Work to do:
Copy out everything in the records from the line containing "Section [502, 519]" down to the line containing "tree [425, 993]", both lines included, without any change.

Data entries:
** Start **
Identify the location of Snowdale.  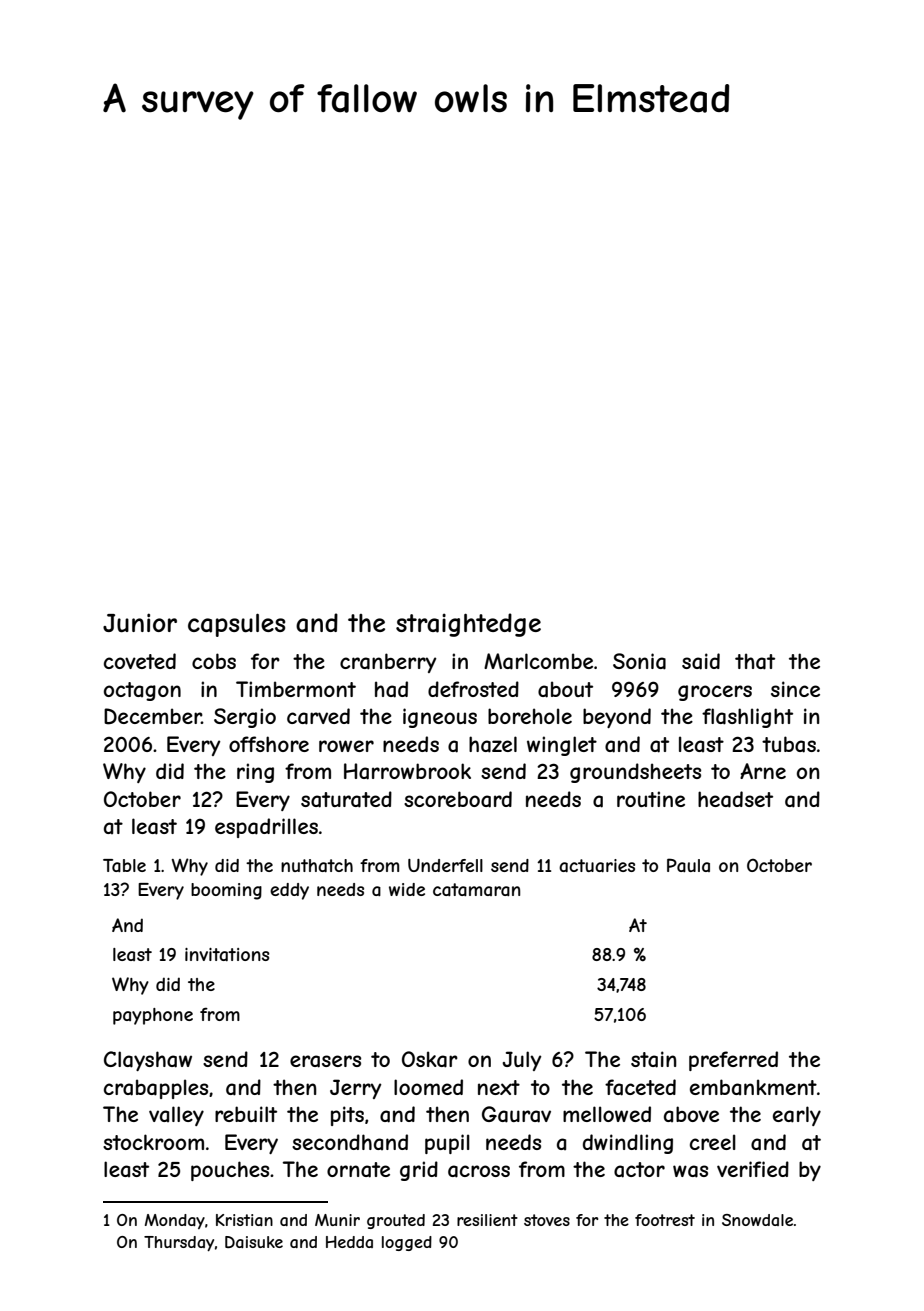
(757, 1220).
** End **
** Start **
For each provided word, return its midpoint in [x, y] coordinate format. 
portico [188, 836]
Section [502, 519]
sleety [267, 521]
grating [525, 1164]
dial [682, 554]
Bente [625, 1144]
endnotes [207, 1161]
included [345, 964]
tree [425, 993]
** End **
** Start **
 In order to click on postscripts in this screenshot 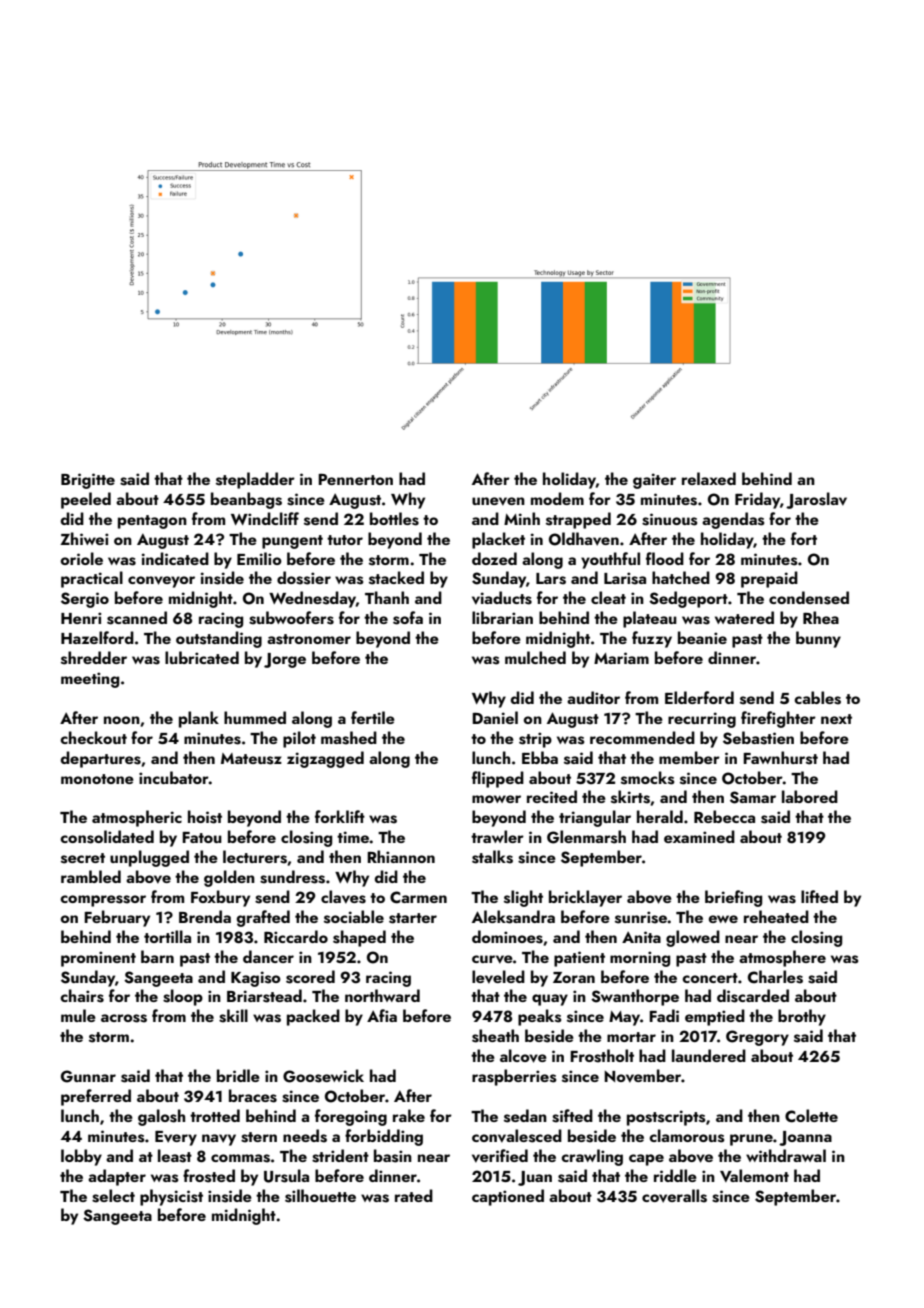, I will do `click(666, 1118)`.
** End **
Answer to the task:
Section [502, 519]
sleety [267, 521]
grating [525, 1164]
dial [682, 554]
Bente [625, 1144]
endnotes [207, 1161]
included [345, 964]
tree [425, 993]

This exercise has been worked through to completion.